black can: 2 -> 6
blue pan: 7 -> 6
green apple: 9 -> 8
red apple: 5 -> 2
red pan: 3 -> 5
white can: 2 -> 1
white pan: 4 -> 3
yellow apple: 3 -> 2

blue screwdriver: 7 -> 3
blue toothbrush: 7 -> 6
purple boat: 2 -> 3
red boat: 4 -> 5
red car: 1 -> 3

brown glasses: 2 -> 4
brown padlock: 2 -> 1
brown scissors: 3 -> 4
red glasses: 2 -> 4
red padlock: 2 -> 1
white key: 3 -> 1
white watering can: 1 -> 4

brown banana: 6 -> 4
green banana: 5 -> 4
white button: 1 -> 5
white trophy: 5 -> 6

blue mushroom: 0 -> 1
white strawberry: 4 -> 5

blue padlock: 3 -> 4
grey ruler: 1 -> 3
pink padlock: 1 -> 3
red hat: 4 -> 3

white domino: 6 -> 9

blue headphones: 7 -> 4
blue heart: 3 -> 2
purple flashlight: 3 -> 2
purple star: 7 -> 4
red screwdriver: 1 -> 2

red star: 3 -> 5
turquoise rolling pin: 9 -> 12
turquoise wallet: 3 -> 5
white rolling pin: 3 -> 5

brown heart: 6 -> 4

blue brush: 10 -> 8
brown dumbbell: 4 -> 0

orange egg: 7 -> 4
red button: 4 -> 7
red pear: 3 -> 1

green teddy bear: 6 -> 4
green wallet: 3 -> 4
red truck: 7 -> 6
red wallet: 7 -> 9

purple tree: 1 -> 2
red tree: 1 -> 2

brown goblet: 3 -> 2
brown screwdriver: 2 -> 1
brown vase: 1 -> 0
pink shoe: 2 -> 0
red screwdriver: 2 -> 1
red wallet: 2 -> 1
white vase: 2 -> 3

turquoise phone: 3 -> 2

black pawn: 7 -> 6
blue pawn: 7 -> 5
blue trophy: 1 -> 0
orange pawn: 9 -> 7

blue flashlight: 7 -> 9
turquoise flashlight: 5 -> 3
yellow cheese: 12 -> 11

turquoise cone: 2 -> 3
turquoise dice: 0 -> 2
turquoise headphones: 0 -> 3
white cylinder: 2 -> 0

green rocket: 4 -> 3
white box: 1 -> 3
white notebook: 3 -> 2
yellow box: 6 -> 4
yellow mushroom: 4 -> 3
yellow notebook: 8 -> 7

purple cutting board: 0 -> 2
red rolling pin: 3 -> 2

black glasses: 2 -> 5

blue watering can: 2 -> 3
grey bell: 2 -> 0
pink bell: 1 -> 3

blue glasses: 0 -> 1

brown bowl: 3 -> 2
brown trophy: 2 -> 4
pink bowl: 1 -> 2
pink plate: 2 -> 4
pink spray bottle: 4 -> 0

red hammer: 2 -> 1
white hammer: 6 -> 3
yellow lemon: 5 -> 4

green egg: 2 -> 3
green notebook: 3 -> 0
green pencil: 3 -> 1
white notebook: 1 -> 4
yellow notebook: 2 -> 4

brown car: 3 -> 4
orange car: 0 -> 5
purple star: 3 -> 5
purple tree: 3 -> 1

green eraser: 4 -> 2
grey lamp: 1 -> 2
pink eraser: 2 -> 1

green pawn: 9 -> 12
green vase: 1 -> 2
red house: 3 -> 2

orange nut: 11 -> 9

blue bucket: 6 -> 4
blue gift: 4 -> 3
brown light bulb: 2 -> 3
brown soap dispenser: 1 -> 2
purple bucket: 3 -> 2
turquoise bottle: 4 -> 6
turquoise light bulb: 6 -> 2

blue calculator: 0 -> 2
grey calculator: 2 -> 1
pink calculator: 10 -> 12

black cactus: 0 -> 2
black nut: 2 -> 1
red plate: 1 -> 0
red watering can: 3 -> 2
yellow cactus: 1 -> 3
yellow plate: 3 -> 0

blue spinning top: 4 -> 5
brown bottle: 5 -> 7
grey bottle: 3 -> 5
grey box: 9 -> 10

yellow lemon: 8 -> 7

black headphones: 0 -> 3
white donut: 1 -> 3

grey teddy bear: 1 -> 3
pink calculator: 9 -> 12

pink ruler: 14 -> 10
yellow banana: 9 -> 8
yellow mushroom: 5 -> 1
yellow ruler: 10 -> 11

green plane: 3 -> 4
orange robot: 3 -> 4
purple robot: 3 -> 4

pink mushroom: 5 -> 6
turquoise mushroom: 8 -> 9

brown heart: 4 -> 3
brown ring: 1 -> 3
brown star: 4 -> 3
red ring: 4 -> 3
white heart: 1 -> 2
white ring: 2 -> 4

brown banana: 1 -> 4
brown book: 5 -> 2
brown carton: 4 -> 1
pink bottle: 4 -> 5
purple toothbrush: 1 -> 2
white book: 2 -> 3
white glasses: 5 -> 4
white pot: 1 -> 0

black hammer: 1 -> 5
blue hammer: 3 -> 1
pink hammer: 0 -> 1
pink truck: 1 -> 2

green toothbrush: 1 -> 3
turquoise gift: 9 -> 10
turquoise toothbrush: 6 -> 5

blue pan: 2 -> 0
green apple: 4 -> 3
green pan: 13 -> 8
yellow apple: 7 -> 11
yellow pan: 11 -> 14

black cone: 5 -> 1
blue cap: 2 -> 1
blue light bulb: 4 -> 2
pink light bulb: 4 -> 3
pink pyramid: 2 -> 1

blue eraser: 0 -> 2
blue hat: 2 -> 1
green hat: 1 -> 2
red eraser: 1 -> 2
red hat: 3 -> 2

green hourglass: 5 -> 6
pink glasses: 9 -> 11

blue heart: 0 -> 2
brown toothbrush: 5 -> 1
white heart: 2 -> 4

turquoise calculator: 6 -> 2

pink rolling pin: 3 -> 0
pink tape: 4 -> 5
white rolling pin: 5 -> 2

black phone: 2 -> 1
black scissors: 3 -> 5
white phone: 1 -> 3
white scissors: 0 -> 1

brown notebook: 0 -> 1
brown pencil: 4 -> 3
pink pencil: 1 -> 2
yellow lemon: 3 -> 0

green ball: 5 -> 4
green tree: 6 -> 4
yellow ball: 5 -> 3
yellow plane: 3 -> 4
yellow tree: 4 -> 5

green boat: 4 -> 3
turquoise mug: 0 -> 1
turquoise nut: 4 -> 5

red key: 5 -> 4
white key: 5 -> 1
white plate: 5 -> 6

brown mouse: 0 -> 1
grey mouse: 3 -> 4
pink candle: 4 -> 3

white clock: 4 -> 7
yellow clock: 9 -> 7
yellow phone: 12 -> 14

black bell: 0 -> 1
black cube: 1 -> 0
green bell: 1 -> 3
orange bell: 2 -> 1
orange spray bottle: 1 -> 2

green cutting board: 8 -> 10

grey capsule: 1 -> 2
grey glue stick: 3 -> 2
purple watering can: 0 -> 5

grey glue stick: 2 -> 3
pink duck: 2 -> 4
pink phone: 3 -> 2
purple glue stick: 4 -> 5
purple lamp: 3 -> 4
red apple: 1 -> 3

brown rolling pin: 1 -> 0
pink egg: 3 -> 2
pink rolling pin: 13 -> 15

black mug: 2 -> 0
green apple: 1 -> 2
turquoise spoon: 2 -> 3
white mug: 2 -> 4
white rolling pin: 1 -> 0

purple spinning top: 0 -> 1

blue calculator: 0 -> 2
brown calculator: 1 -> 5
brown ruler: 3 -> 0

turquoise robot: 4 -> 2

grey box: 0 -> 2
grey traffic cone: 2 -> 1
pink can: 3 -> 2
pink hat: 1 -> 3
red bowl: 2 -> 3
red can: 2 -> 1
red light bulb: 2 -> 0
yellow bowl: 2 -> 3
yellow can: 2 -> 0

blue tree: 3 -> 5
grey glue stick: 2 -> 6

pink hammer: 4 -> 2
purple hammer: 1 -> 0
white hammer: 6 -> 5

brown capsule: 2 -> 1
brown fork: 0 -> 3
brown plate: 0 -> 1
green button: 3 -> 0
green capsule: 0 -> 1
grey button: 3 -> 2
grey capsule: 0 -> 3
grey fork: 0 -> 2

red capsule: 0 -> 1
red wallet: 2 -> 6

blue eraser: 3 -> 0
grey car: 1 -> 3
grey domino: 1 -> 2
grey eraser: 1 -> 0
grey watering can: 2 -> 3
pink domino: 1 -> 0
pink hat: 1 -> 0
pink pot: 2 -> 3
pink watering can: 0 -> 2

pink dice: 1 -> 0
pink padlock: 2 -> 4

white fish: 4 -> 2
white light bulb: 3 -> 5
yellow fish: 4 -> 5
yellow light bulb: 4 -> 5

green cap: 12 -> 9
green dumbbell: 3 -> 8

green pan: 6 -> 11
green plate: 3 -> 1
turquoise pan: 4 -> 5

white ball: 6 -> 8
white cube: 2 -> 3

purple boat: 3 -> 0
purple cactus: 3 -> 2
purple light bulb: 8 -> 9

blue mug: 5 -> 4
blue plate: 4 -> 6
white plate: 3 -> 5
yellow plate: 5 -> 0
+===+
Filter the entries and copy out every line with the word "scissors".

__Answer to the problem__.
brown scissors: 3 -> 4
black scissors: 3 -> 5
white scissors: 0 -> 1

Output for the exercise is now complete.